[EXERCISE] Search the listing below for the string "shifted", then copy every line it appears in.

[EXERCISE MATERIALS]
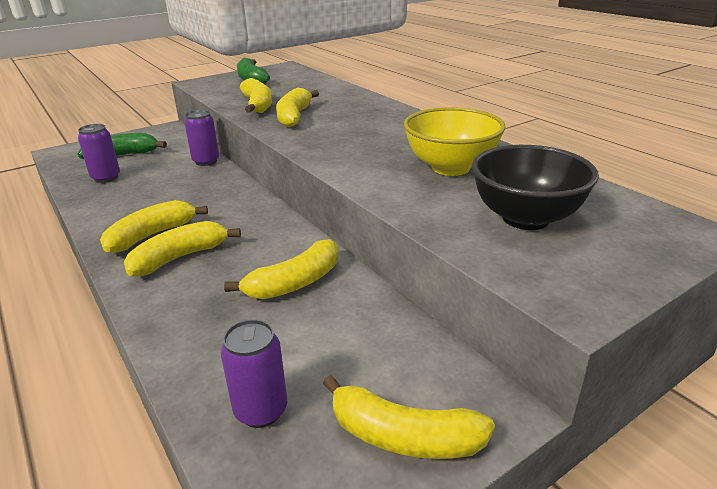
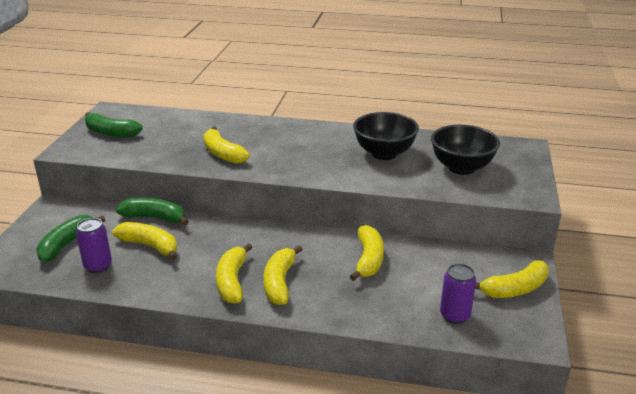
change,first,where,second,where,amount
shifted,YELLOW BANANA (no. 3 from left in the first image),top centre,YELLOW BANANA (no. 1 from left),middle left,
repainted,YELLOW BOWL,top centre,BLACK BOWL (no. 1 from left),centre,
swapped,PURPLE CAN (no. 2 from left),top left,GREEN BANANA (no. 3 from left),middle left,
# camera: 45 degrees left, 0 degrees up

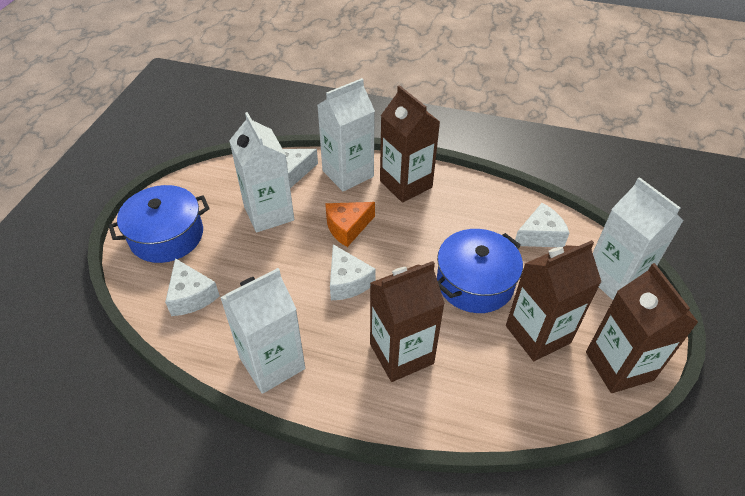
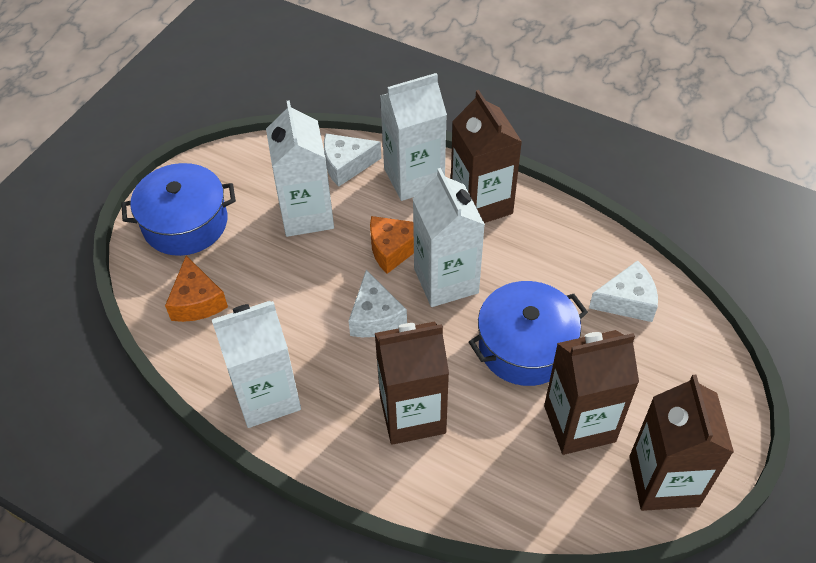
change,first,where,second,where,amount
shifted,WHITE CARTON (no. 4 from left),middle right,,centre,
repainted,WHITE CHEESE (no. 1 from left),middle left,ORANGE CHEESE (no. 1 from left),middle left,
# camera: 15 degrees right, 5 degrees up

[RESULT]
shifted,YELLOW BANANA (no. 3 from left in the first image),top centre,YELLOW BANANA (no. 1 from left),middle left,
shifted,WHITE CARTON (no. 4 from left),middle right,,centre,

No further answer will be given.